INFORMATION
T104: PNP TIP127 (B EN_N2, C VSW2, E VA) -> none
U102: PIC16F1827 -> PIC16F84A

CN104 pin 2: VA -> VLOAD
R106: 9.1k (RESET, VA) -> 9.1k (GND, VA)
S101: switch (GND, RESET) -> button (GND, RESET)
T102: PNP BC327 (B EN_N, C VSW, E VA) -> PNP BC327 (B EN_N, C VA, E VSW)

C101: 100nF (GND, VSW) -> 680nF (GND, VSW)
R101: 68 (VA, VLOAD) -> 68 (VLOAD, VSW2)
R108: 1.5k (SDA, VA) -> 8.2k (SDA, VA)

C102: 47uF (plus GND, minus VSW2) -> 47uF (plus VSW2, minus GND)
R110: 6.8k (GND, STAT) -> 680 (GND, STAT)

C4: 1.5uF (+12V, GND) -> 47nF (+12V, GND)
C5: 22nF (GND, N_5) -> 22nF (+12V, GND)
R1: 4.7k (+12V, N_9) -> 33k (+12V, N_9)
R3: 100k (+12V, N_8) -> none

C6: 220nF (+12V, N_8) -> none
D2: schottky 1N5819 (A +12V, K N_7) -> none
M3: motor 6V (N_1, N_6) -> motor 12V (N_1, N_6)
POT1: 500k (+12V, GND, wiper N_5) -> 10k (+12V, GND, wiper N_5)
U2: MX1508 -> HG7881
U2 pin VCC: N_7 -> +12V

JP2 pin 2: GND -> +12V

WORK TASK
In the material above, find the line with "POT1: 500k (+12V, GND, wiper"; then copy it and every line after it, exactly, through the end.

SOLUTION FOR THIS TASK
POT1: 500k (+12V, GND, wiper N_5) -> 10k (+12V, GND, wiper N_5)
U2: MX1508 -> HG7881
U2 pin VCC: N_7 -> +12V

JP2 pin 2: GND -> +12V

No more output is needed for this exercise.